======== Records

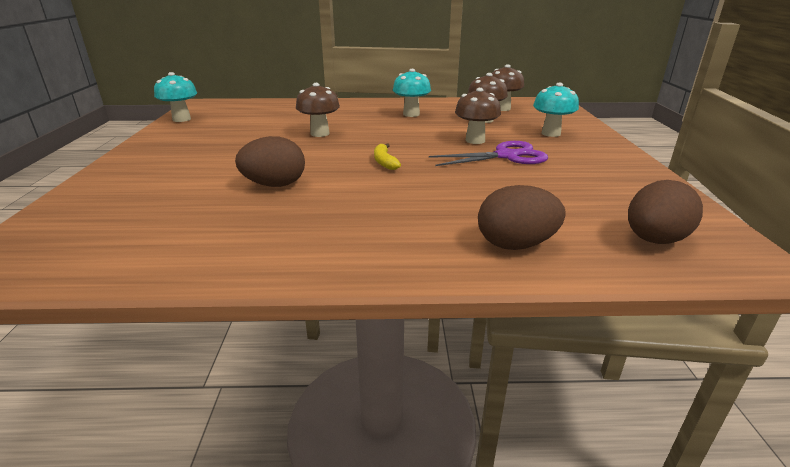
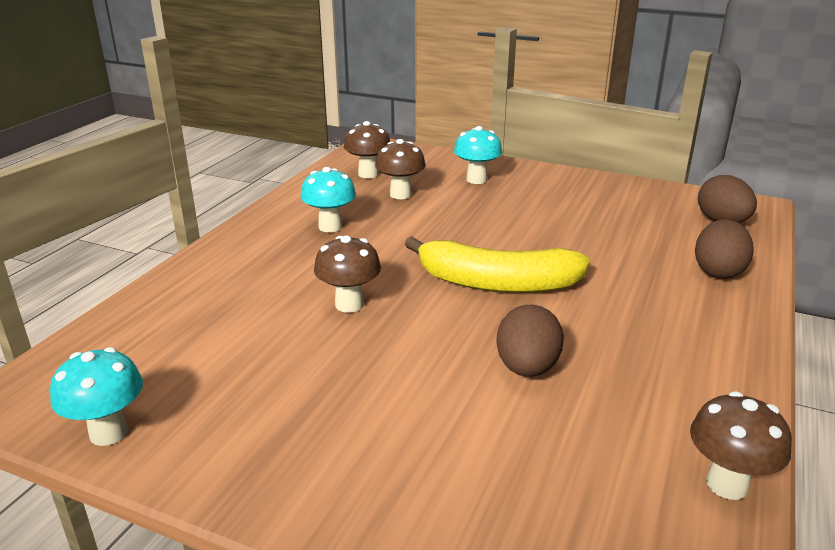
camera: 65 degrees left, 0 degrees up
yellow banana [374,143,401,170] -> yellow banana [405,236,590,293], size x2.47
purple scissors [429,141,548,166] -> none
brown mushroom [455,88,501,144] -> brown mushroom moved to [690,391,792,500]

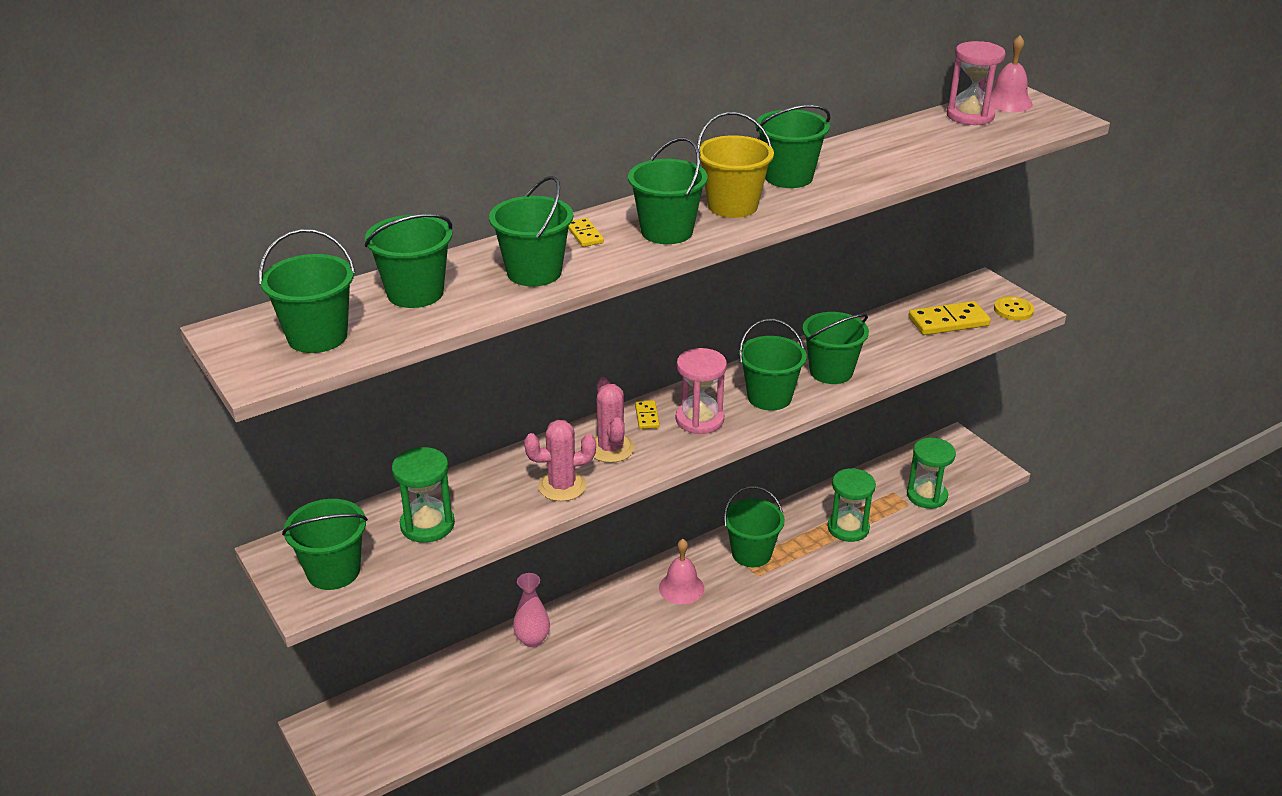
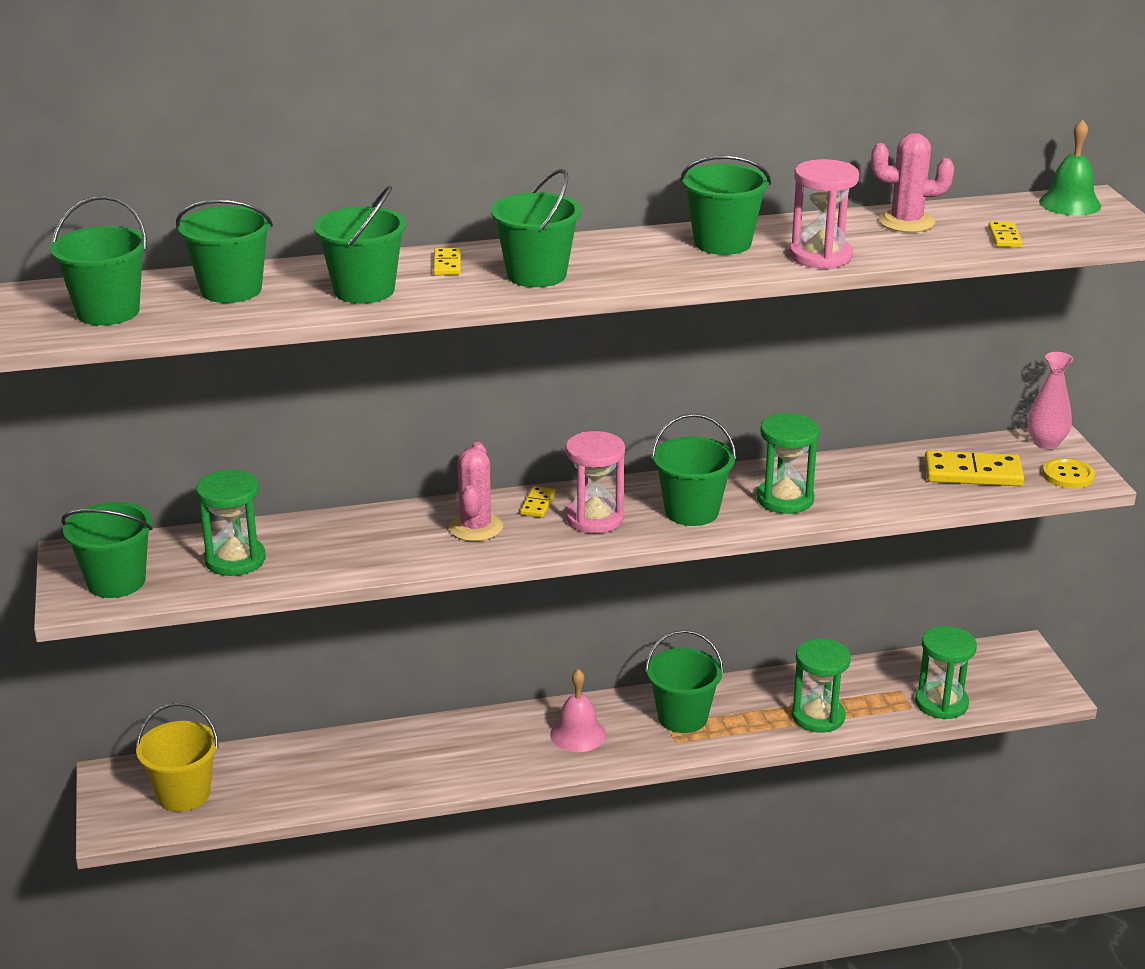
camera: 20 degrees right, 5 degrees down
pink vase [513,573,550,647] -> pink vase moved to [1027,352,1073,449]
pink cactus [524,420,596,501] -> pink cactus moved to [871,133,954,233]
yellow bucket [697,112,774,218] -> yellow bucket moved to [136,703,218,812]
green bucket [803,312,869,384] -> green hourglass [757,413,820,514]
pink hourglass [947,41,1005,125] -> pink hourglass moved to [789,159,859,269]
pink bell [990,35,1033,112] -> green bell [1039,119,1101,216]
none -> yellow domino [988,221,1023,247]

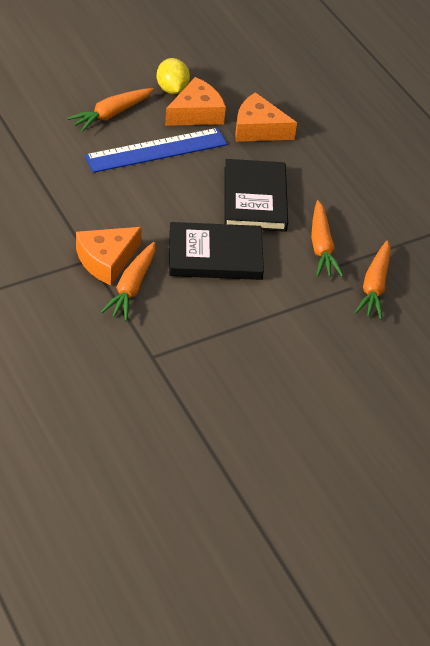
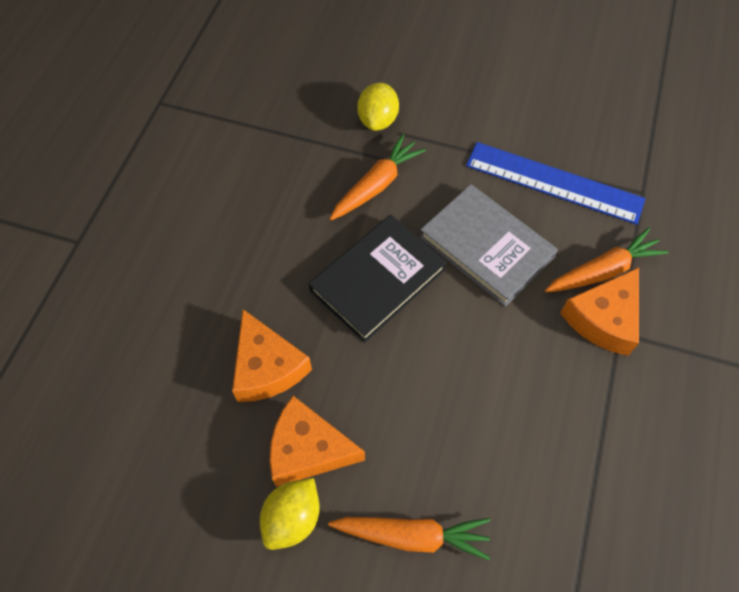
camera: 130 degrees left, 15 degrees up
orange cheese [76,227,142,286] -> orange cheese turned 120 degrees clockwise [560,267,639,356]
blue ruler [85,128,227,173] -> blue ruler moved to [466,142,645,225]
black book [169,222,264,280] -> grey book [420,184,558,307]
orange carrot [355,240,391,320] -> yellow lemon [357,83,399,131]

================

Task description: Could you return all the entries exactly as they appear, minus the pictures?

Solution to the problem:
camera: 65 degrees left, 0 degrees up
yellow banana [374,143,401,170] -> yellow banana [405,236,590,293], size x2.47
purple scissors [429,141,548,166] -> none
brown mushroom [455,88,501,144] -> brown mushroom moved to [690,391,792,500]

camera: 20 degrees right, 5 degrees down
pink vase [513,573,550,647] -> pink vase moved to [1027,352,1073,449]
pink cactus [524,420,596,501] -> pink cactus moved to [871,133,954,233]
yellow bucket [697,112,774,218] -> yellow bucket moved to [136,703,218,812]
green bucket [803,312,869,384] -> green hourglass [757,413,820,514]
pink hourglass [947,41,1005,125] -> pink hourglass moved to [789,159,859,269]
pink bell [990,35,1033,112] -> green bell [1039,119,1101,216]
none -> yellow domino [988,221,1023,247]

camera: 130 degrees left, 15 degrees up
orange cheese [76,227,142,286] -> orange cheese turned 120 degrees clockwise [560,267,639,356]
blue ruler [85,128,227,173] -> blue ruler moved to [466,142,645,225]
black book [169,222,264,280] -> grey book [420,184,558,307]
orange carrot [355,240,391,320] -> yellow lemon [357,83,399,131]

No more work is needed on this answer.